═══ PROVIDED RECORDS
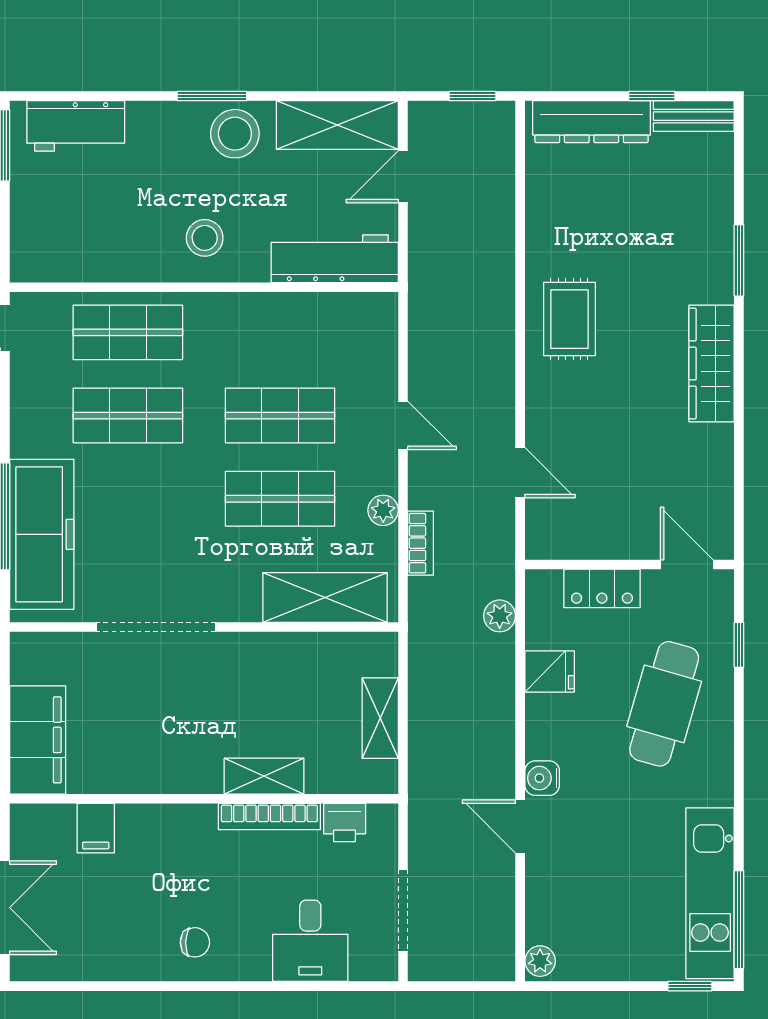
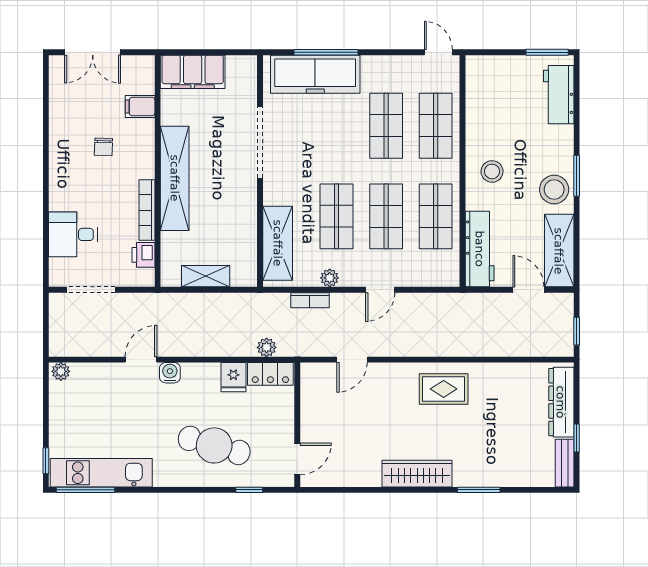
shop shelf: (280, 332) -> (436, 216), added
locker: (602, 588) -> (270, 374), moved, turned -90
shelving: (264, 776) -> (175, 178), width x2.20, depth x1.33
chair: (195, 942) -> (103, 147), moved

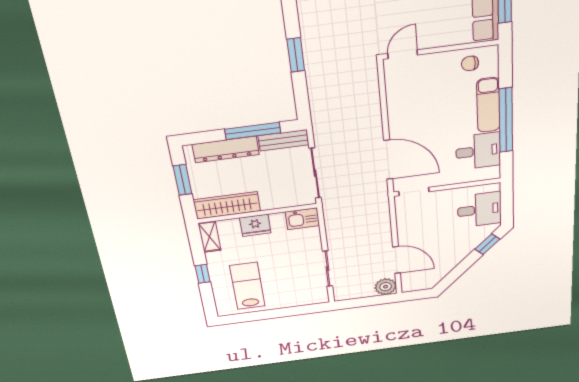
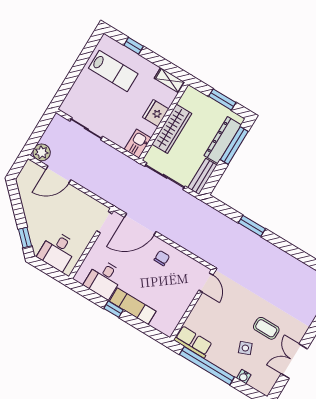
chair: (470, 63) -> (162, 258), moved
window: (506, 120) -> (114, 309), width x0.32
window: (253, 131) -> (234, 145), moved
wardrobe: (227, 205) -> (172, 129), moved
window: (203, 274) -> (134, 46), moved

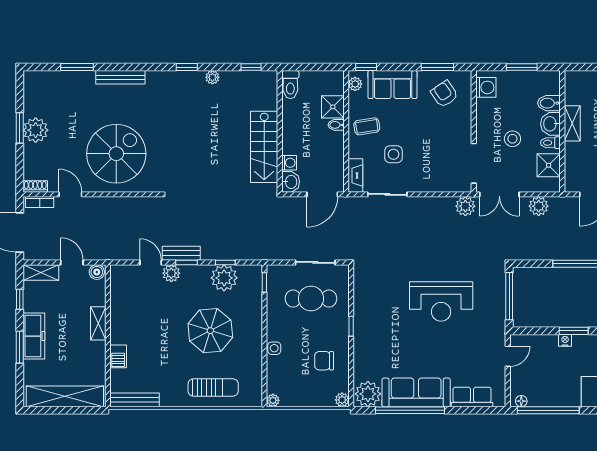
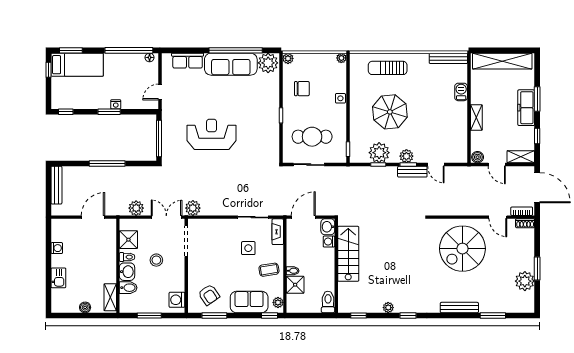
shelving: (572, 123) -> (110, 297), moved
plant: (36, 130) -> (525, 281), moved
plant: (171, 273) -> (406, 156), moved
══════
Return the entries above in full and unchanged, omitting every image.

shop shelf: (280, 332) -> (436, 216), added
locker: (602, 588) -> (270, 374), moved, turned -90
shelving: (264, 776) -> (175, 178), width x2.20, depth x1.33
chair: (195, 942) -> (103, 147), moved

chair: (470, 63) -> (162, 258), moved
window: (506, 120) -> (114, 309), width x0.32
window: (253, 131) -> (234, 145), moved
wardrobe: (227, 205) -> (172, 129), moved
window: (203, 274) -> (134, 46), moved

shelving: (572, 123) -> (110, 297), moved
plant: (36, 130) -> (525, 281), moved
plant: (171, 273) -> (406, 156), moved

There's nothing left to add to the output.